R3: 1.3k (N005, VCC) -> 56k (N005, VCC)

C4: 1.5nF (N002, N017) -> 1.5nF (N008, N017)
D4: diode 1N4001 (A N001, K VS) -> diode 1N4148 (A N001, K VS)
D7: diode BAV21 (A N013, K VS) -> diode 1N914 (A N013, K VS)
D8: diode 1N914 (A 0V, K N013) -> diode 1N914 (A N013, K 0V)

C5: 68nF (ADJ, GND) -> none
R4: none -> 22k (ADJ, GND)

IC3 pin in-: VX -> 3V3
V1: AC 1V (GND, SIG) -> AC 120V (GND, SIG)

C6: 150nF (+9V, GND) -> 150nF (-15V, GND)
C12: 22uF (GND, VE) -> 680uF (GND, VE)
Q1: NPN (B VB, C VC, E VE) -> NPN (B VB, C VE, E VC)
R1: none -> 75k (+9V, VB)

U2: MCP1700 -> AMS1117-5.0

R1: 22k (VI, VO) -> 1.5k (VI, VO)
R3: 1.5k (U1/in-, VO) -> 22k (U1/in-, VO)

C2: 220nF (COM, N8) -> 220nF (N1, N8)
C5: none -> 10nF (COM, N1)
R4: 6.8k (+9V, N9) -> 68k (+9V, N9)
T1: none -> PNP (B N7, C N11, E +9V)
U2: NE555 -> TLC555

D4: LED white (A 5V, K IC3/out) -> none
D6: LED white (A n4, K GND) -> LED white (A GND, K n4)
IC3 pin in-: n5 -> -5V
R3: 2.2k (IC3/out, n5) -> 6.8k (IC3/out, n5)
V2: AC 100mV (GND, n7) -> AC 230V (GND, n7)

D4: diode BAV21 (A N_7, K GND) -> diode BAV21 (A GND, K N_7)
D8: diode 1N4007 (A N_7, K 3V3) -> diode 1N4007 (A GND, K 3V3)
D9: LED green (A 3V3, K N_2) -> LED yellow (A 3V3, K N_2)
⁂
# Exercise description
Among the records above, a stretch begins at the line containing "R3: 1.5k (U1/in-, VO) -> 22k (U1/in-, VO)" and ends at the line containing "D4: LED white (A 5V, K IC3/out) -> none". Restate that stretch word for word, and nothing else.

# Solved problem
R3: 1.5k (U1/in-, VO) -> 22k (U1/in-, VO)

C2: 220nF (COM, N8) -> 220nF (N1, N8)
C5: none -> 10nF (COM, N1)
R4: 6.8k (+9V, N9) -> 68k (+9V, N9)
T1: none -> PNP (B N7, C N11, E +9V)
U2: NE555 -> TLC555

D4: LED white (A 5V, K IC3/out) -> none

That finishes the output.